(Before-and-after object listings)
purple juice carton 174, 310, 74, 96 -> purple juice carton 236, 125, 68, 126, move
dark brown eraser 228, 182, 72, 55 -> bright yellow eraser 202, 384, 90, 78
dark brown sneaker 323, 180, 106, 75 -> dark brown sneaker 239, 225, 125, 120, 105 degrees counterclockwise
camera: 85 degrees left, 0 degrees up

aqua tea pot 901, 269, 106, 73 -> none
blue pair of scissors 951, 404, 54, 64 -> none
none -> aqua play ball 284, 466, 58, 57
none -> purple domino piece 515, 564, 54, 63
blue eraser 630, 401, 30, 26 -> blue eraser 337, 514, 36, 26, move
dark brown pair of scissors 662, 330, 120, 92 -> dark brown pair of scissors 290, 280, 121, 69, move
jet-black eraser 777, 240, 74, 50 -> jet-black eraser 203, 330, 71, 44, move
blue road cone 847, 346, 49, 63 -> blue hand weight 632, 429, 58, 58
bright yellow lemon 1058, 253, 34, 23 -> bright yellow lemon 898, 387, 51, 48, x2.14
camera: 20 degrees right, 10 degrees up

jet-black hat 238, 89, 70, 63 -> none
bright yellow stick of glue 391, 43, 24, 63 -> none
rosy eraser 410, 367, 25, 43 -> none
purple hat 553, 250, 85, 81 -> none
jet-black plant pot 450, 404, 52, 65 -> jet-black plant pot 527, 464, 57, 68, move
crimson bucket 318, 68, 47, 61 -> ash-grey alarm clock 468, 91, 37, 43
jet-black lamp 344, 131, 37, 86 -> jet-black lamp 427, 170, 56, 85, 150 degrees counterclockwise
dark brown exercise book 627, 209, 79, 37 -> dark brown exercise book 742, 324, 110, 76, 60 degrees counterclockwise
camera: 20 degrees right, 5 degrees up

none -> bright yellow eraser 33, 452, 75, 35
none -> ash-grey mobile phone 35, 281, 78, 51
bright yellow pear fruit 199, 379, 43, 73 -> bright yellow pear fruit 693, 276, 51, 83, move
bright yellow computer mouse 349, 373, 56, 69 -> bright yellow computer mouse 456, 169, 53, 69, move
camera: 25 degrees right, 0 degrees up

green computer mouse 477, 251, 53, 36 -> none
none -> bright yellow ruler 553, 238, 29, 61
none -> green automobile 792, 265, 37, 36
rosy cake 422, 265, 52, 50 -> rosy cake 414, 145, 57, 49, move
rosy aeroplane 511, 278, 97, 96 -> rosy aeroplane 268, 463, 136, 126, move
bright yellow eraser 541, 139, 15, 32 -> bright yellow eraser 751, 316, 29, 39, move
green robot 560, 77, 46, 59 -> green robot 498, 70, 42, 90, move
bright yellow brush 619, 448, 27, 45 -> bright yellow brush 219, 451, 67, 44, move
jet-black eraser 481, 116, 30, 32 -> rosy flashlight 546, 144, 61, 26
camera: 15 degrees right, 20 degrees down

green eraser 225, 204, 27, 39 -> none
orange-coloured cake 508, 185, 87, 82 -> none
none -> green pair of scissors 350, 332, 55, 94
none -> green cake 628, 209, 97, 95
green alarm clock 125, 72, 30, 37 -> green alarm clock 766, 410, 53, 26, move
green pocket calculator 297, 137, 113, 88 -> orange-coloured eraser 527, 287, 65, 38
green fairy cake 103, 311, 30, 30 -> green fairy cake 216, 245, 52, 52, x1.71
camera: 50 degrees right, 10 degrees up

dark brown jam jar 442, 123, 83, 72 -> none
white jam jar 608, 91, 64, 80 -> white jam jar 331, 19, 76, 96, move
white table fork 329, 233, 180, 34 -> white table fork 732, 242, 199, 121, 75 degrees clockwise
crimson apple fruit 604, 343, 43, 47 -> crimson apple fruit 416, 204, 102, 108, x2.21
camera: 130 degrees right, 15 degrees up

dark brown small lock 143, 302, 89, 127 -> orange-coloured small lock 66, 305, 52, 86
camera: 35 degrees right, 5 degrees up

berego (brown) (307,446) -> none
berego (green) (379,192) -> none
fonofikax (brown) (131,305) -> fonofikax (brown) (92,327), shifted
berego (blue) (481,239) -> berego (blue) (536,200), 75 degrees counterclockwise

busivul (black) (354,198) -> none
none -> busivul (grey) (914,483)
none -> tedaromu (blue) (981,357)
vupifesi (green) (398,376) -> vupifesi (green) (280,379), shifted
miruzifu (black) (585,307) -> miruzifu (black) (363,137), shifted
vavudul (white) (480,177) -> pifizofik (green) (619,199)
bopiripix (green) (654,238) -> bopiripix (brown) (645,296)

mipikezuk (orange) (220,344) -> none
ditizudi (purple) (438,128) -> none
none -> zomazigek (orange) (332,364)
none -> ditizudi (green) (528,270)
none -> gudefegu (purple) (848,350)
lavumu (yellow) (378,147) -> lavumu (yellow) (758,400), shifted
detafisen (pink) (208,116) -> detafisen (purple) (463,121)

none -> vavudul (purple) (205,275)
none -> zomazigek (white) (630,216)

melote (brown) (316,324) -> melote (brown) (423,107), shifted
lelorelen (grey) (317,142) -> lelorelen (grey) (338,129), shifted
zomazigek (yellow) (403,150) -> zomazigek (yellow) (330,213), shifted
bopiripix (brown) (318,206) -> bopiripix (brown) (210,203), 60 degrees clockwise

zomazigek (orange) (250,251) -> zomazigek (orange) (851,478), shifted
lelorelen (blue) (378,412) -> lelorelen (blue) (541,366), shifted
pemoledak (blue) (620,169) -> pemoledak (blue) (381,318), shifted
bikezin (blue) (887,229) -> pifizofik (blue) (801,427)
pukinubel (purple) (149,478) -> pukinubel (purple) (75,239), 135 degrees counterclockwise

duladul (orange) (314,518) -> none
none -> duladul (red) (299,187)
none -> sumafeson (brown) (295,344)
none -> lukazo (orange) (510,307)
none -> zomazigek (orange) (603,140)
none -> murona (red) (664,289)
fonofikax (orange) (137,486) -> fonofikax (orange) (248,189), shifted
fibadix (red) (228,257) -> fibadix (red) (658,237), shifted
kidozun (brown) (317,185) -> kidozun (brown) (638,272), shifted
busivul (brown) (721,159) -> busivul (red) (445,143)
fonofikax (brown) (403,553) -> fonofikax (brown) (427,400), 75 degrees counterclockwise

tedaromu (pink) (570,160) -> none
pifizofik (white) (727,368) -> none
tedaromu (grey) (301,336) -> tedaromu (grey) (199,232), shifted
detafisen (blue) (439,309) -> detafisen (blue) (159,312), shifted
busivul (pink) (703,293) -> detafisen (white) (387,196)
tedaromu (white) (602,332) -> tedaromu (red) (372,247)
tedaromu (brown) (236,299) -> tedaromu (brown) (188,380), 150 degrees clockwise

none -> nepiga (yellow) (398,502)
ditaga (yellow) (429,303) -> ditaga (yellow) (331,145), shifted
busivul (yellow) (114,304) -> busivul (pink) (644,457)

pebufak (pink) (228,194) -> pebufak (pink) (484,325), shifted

**WHAT IS NEEDED:** Copy the lines from the start of the data verbatim, stopping after the line containing "dark brown sneaker 323, 180, 106, 75".

**SOLUTION BELOW:**
purple juice carton 174, 310, 74, 96 -> purple juice carton 236, 125, 68, 126, move
dark brown eraser 228, 182, 72, 55 -> bright yellow eraser 202, 384, 90, 78
dark brown sneaker 323, 180, 106, 75 -> dark brown sneaker 239, 225, 125, 120, 105 degrees counterclockwise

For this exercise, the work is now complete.